▶ **TASK DIRECTIONS**:
Skip every picture while you write out the records below, from the first line through the one that contains "Disk 14: [124,489,168,521]", both ends kept.

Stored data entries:
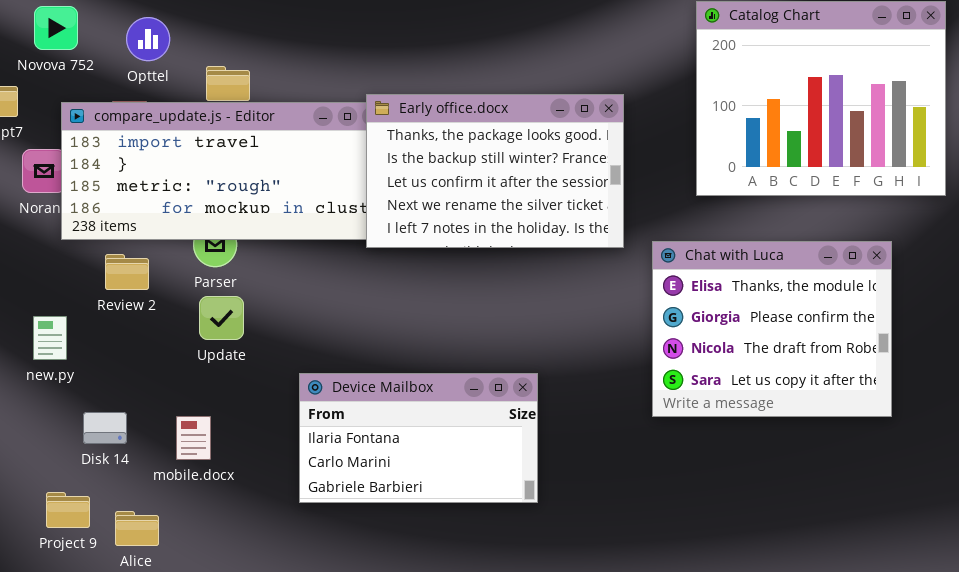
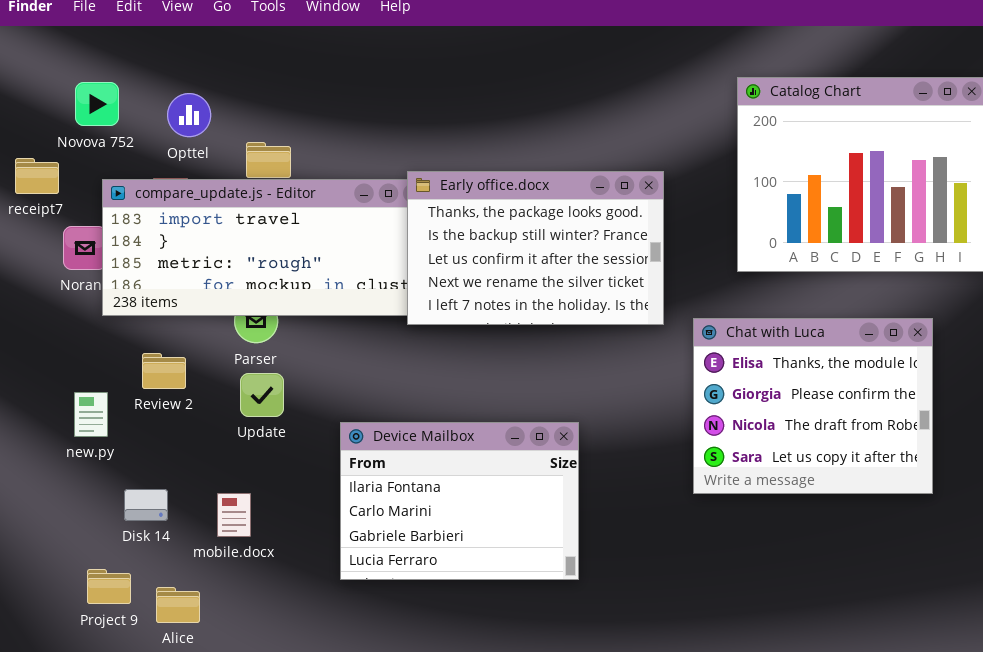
Review 2: [105,254,149,290] -> [142,353,186,389], moved
Device Mailbox: [299,373,538,503] -> [340,422,579,580], resized

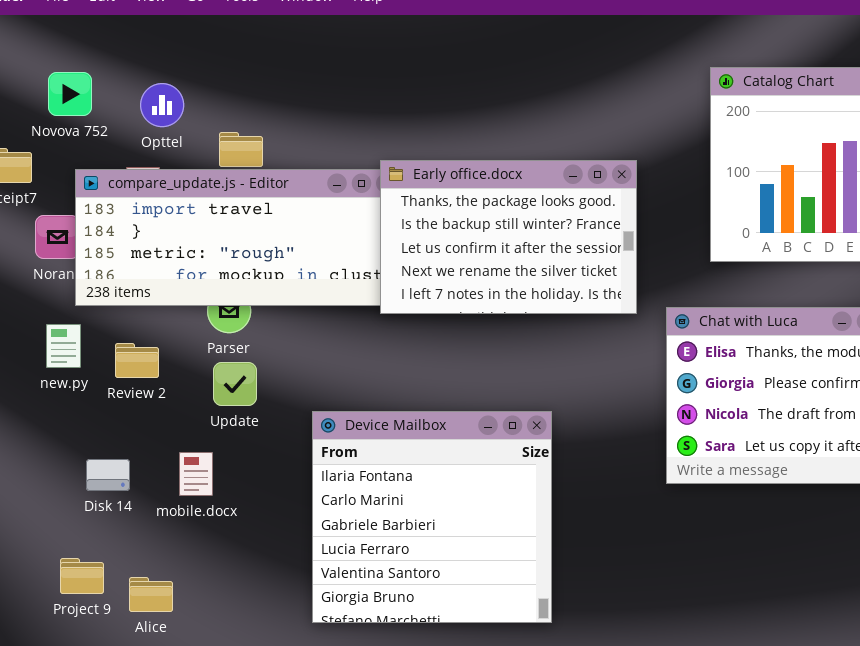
new.py: [74,392,108,437] -> [46,324,81,368], moved
Device Mailbox: [340,422,579,580] -> [312,411,552,623], resized
Disk 14: [124,489,168,521] -> [86,459,130,491], moved
mobile.docx: [217,493,251,537] -> [179,452,213,496], moved

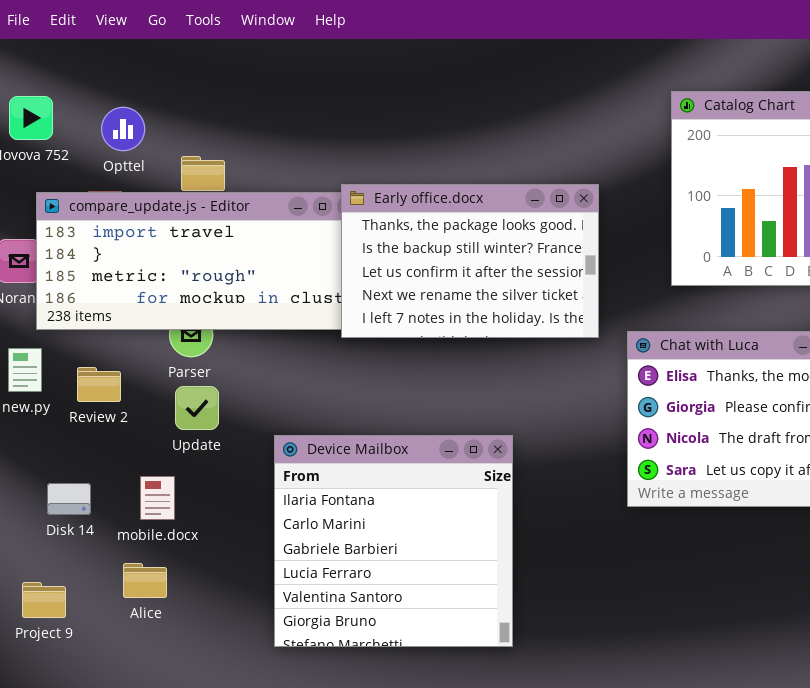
Alice: [129,577,173,612] -> [123,563,167,598], moved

▶ **RESULT FOR THIS TASK**:
Review 2: [105,254,149,290] -> [142,353,186,389], moved
Device Mailbox: [299,373,538,503] -> [340,422,579,580], resized

new.py: [74,392,108,437] -> [46,324,81,368], moved
Device Mailbox: [340,422,579,580] -> [312,411,552,623], resized
Disk 14: [124,489,168,521] -> [86,459,130,491], moved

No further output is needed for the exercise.